Supplied material —
----
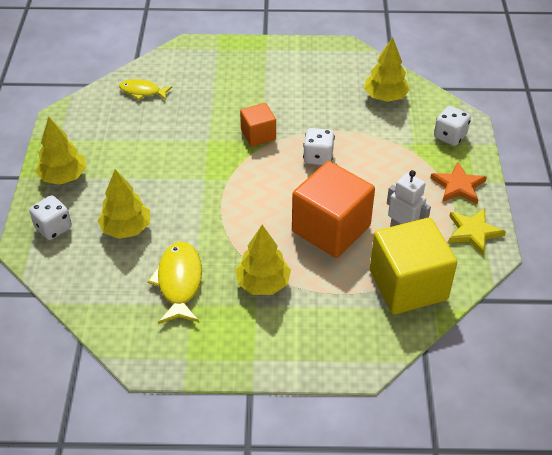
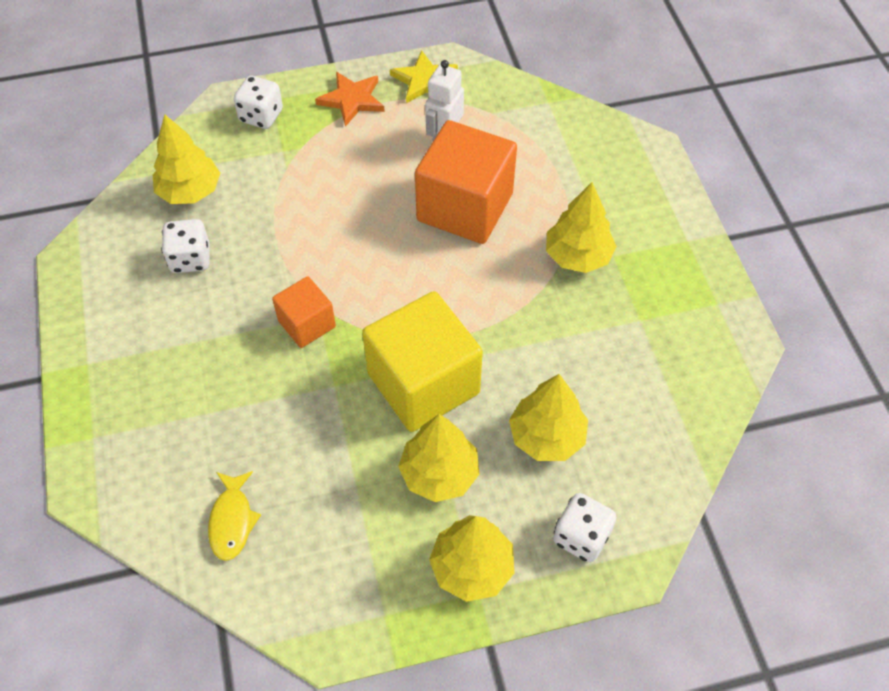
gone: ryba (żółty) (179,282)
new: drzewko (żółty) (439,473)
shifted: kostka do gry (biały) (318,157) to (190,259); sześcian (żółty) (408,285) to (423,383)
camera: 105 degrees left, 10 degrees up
----
Work item — Could you write out every line above exactly as it stands, with no images?

Result of this exercise —
gone: ryba (żółty) (179,282)
new: drzewko (żółty) (439,473)
shifted: kostka do gry (biały) (318,157) to (190,259); sześcian (żółty) (408,285) to (423,383)
camera: 105 degrees left, 10 degrees up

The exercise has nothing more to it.